* **How to complete this task**
Using the records below, quote only the span that opens with the line containing "orange gift: 3 -> 5" and closes with the line containing "white gift: 6 -> 5", exactly and inclusively.

* **Material for the task**
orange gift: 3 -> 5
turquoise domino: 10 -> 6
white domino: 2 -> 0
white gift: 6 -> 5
* * *
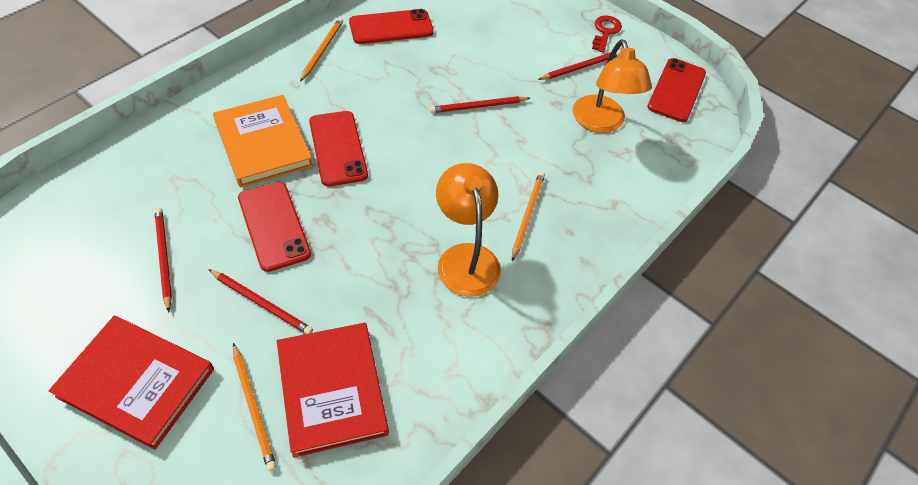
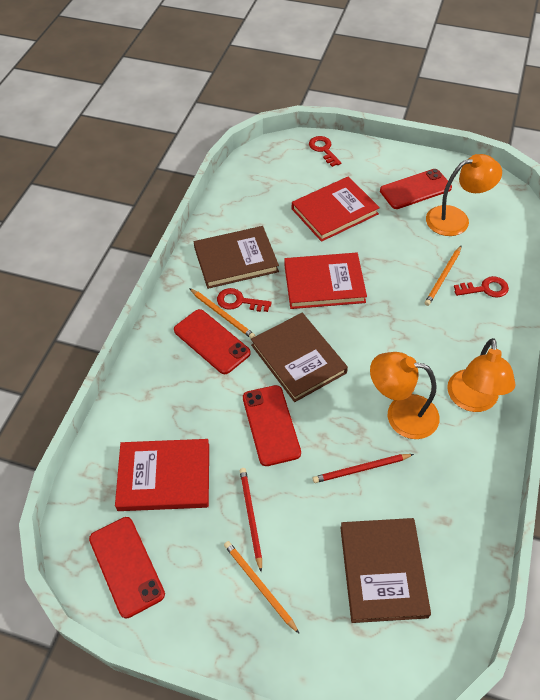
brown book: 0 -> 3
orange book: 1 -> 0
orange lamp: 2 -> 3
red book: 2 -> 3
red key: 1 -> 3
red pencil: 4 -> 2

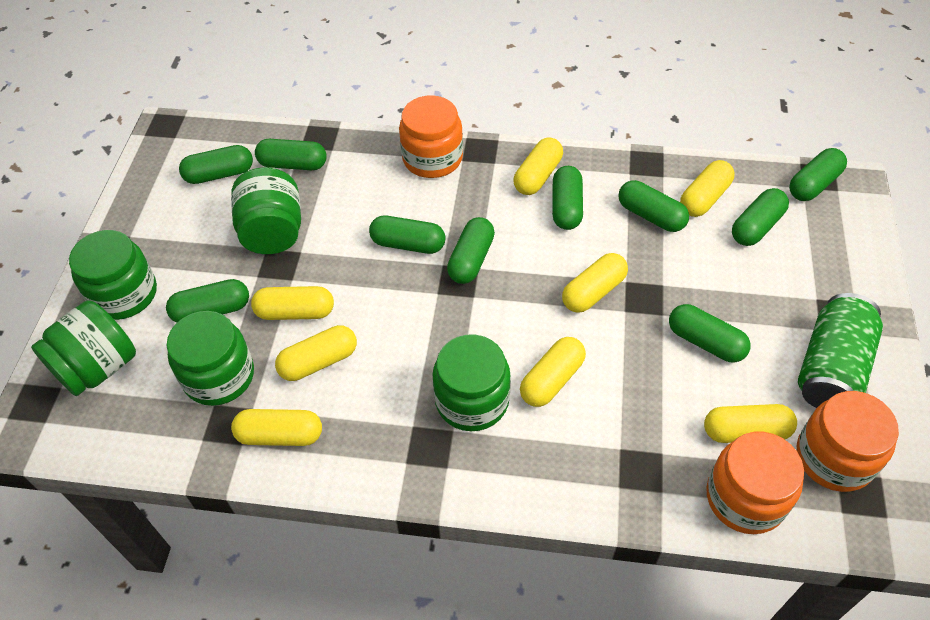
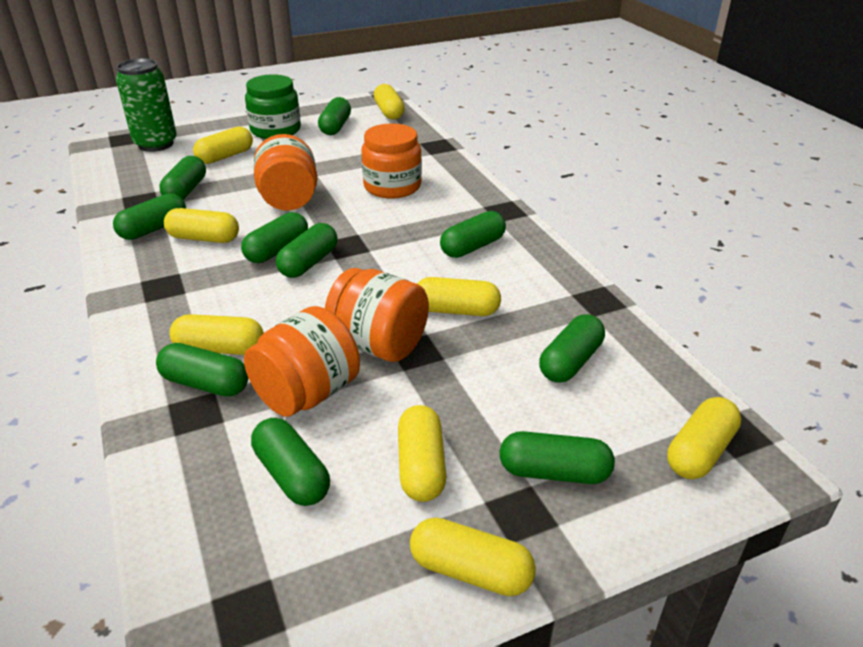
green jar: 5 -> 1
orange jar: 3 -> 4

* **Result**
orange gift: 3 -> 5
turquoise domino: 10 -> 6
white domino: 2 -> 0
white gift: 6 -> 5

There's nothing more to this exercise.